■ Problem to work on: Type out all the data below, word for word.

■ Supplied data:

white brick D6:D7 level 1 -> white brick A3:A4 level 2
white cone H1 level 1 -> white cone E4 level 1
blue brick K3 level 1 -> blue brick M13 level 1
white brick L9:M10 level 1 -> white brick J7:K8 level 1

■ Response below:
white brick D6:D7 level 1 -> white brick A3:A4 level 2
white cone H1 level 1 -> white cone E4 level 1
blue brick K3 level 1 -> blue brick M13 level 1
white brick L9:M10 level 1 -> white brick J7:K8 level 1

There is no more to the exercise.